Could you output each line below exactly as it appears, excluding any pictures?

———

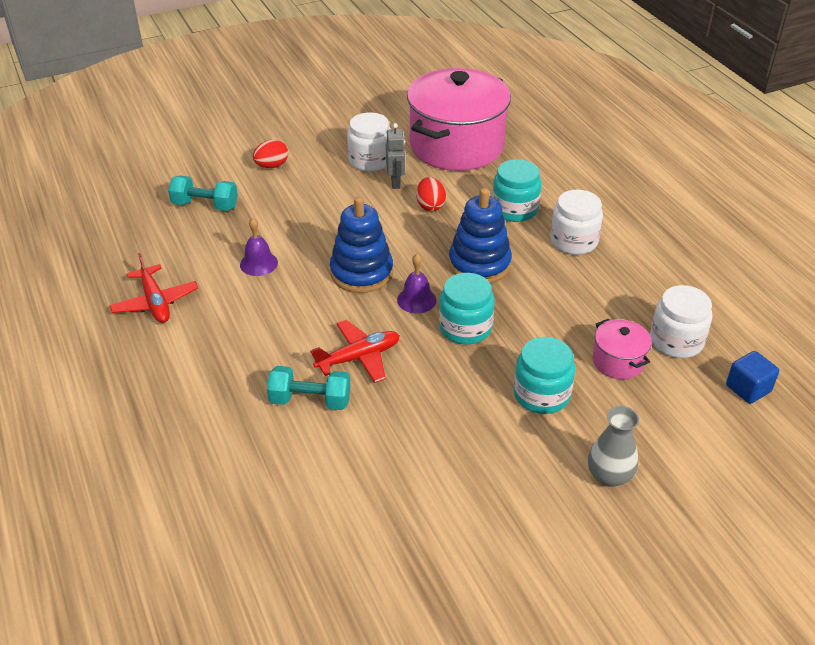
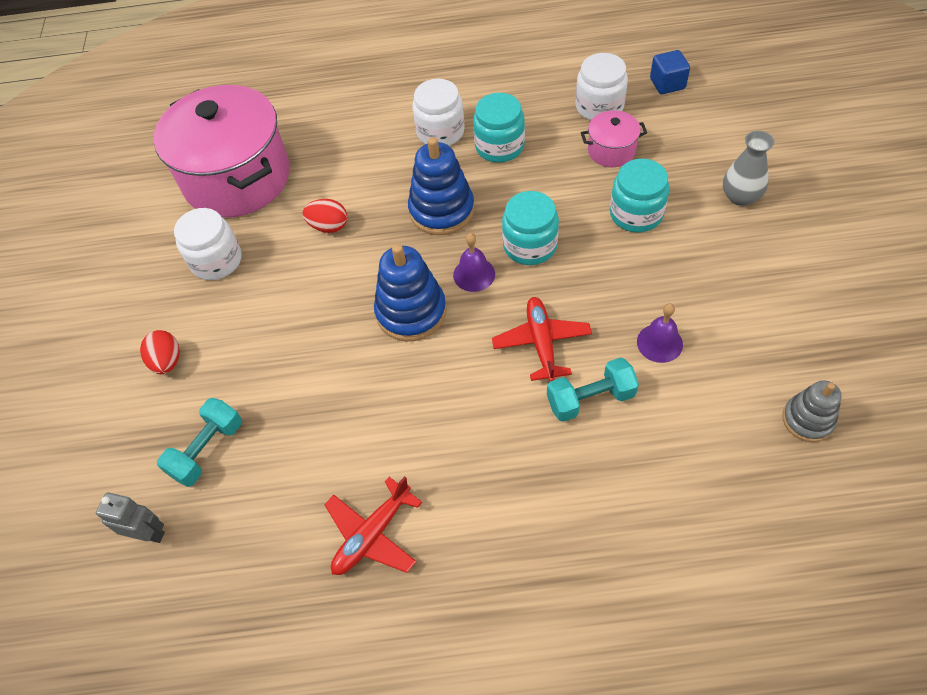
camera: 65 degrees left, 15 degrees up
red plane [109,253,198,323] -> red plane turned 135 degrees clockwise [324,476,422,575]
purple bell [240,218,278,276] -> purple bell moved to [637,303,683,363]
turquoise dumbbell [267,366,351,410] -> turquoise dumbbell turned 45 degrees clockwise [547,357,639,422]
grey robot [386,123,405,189] -> grey robot moved to [96,493,165,543]
turquoise jar [492,159,541,222] -> turquoise jar moved to [473,93,525,163]
none -> grey stacking toy [782,380,842,442]

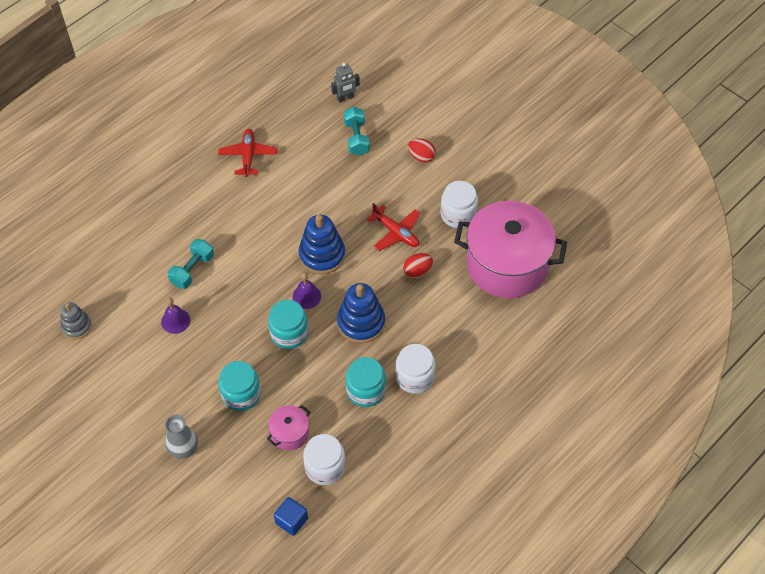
camera: 135 degrees right, 0 degrees up
red plane [492,297,592,382] -> red plane moved to [366,203,420,251]

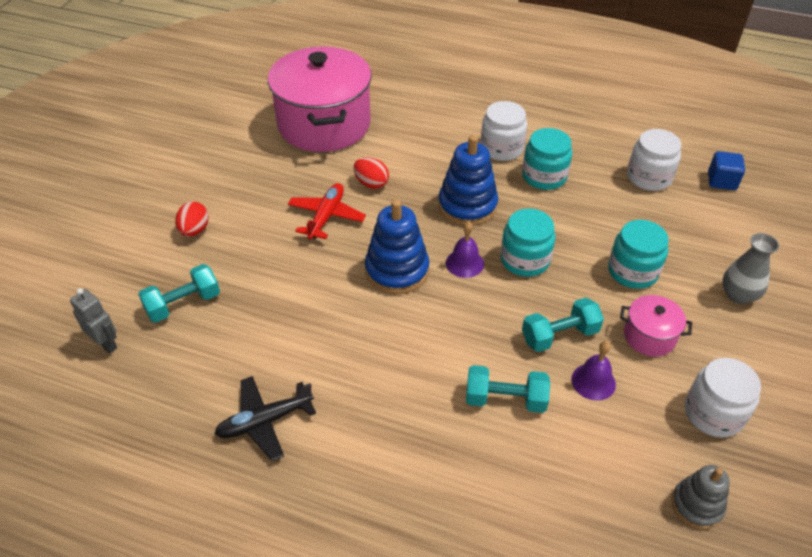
camera: 115 degrees left, 10 degrees down
red plane [218,129,277,177] -> black plane [214,376,316,461]
pink pot [267,405,310,450] -> pink pot moved to [620,295,692,356]
white jar [441,181,478,228] -> white jar moved to [685,358,761,438]
none -> turquoise dumbbell [522,298,604,352]

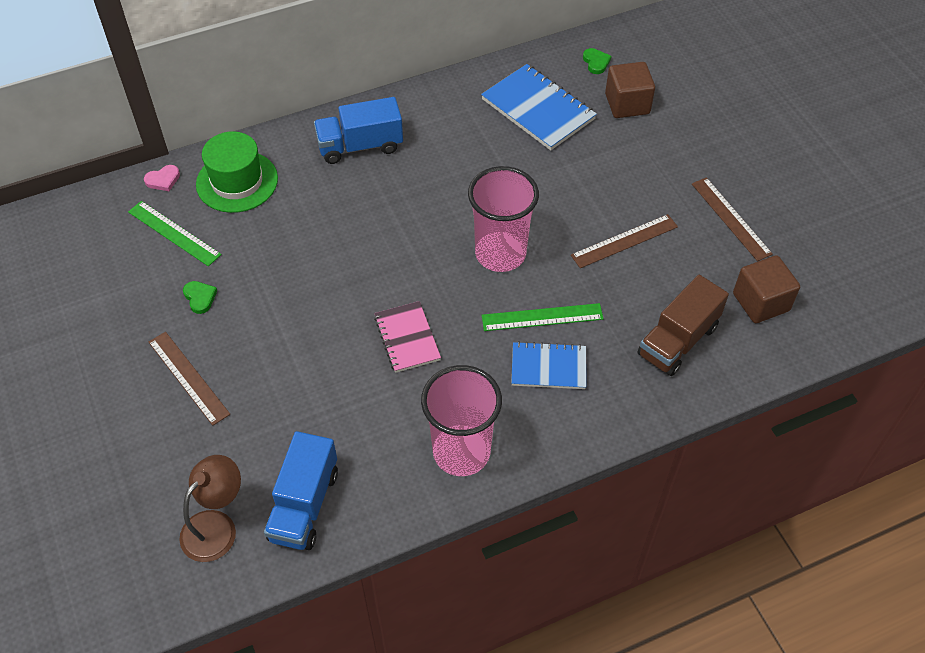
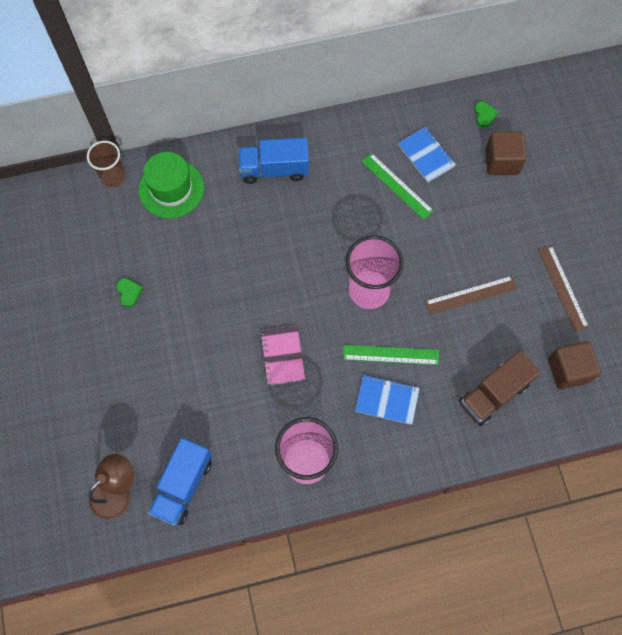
camera: 10 degrees right, 15 degrees up
green ruler [128,201,222,266] -> green ruler moved to [361,153,434,220]
pink heart [144,165,180,191] -> brown cup [87,141,126,188]
brown ruler [149,332,230,426] -> none
blue notebook [481,64,597,150] -> blue notebook [398,127,456,182], size x0.63

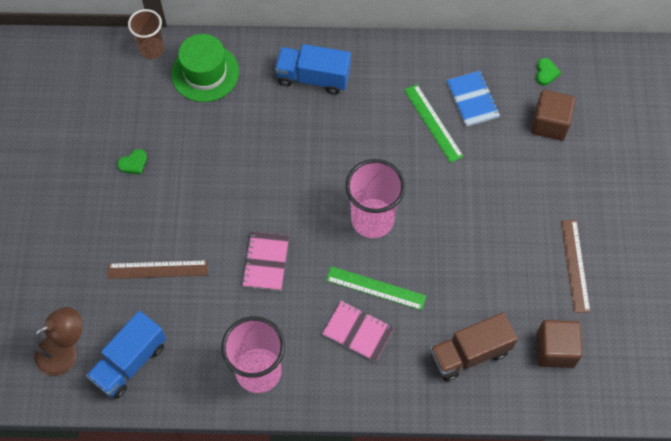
camera: 15 degrees right, 5 degrees down
green heart [116,278,143,307] -> green heart turned 60 degrees clockwise [117,149,147,175]
blue notebook [355,375,420,425] -> pink notebook [322,301,394,362]
brown ruler [425,276,517,315] -> brown ruler moved to [107,260,208,279]

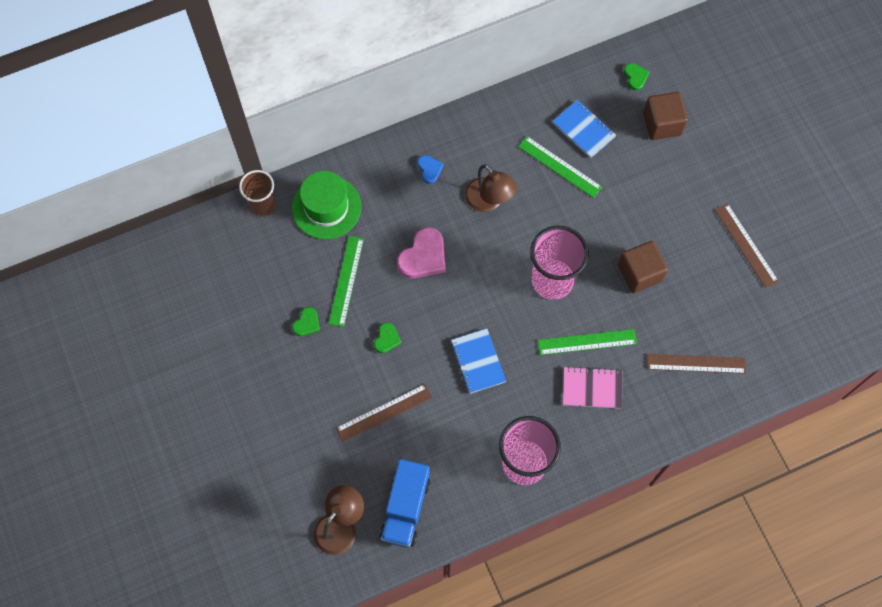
camera: 25 degrees left, 5 degrees up
pink notebook [241,231,289,291] -> blue notebook [451,329,506,394]
blue truck [275,44,351,95] -> blue heart [418,155,444,184]
brown truck [430,312,518,381] -> brown ruler [647,354,746,374]
brown cube [536,320,583,368] -> brown cube moved to [618,241,668,293]
none -> green ruler [329,236,364,327]
none -> green heart [374,322,402,353]
none -> pink heart [397,227,446,279]
none -> brown lamp [465,164,517,212]

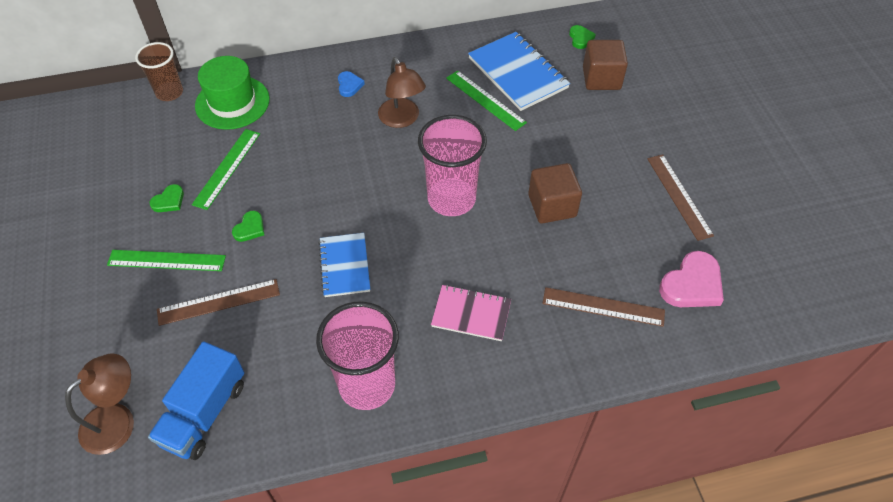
camera: 10 degrees right, 15 degrees down
pink heart [397,227,446,279] -> pink heart moved to [659,251,724,307]
green ruler [538,329,637,355] -> green ruler moved to [107,250,226,271]
blue notebook [552,100,616,158] -> blue notebook [468,32,570,111], size x1.58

———

# Your solution
camera: 65 degrees left, 15 degrees up
red plane [109,253,198,323] -> red plane turned 135 degrees clockwise [324,476,422,575]
purple bell [240,218,278,276] -> purple bell moved to [637,303,683,363]
turquoise dumbbell [267,366,351,410] -> turquoise dumbbell turned 45 degrees clockwise [547,357,639,422]
grey robot [386,123,405,189] -> grey robot moved to [96,493,165,543]
turquoise jar [492,159,541,222] -> turquoise jar moved to [473,93,525,163]
none -> grey stacking toy [782,380,842,442]

camera: 135 degrees right, 0 degrees up
red plane [492,297,592,382] -> red plane moved to [366,203,420,251]

camera: 115 degrees left, 10 degrees down
red plane [218,129,277,177] -> black plane [214,376,316,461]
pink pot [267,405,310,450] -> pink pot moved to [620,295,692,356]
white jar [441,181,478,228] -> white jar moved to [685,358,761,438]
none -> turquoise dumbbell [522,298,604,352]

camera: 10 degrees right, 15 degrees up
green ruler [128,201,222,266] -> green ruler moved to [361,153,434,220]
pink heart [144,165,180,191] -> brown cup [87,141,126,188]
brown ruler [149,332,230,426] -> none
blue notebook [481,64,597,150] -> blue notebook [398,127,456,182], size x0.63

camera: 15 degrees right, 5 degrees down
green heart [116,278,143,307] -> green heart turned 60 degrees clockwise [117,149,147,175]
blue notebook [355,375,420,425] -> pink notebook [322,301,394,362]
brown ruler [425,276,517,315] -> brown ruler moved to [107,260,208,279]

camera: 25 degrees left, 5 degrees up
pink notebook [241,231,289,291] -> blue notebook [451,329,506,394]
blue truck [275,44,351,95] -> blue heart [418,155,444,184]
brown truck [430,312,518,381] -> brown ruler [647,354,746,374]
brown cube [536,320,583,368] -> brown cube moved to [618,241,668,293]
none -> green ruler [329,236,364,327]
none -> green heart [374,322,402,353]
none -> pink heart [397,227,446,279]
none -> brown lamp [465,164,517,212]

camera: 10 degrees right, 15 degrees down
pink heart [397,227,446,279] -> pink heart moved to [659,251,724,307]
green ruler [538,329,637,355] -> green ruler moved to [107,250,226,271]
blue notebook [552,100,616,158] -> blue notebook [468,32,570,111], size x1.58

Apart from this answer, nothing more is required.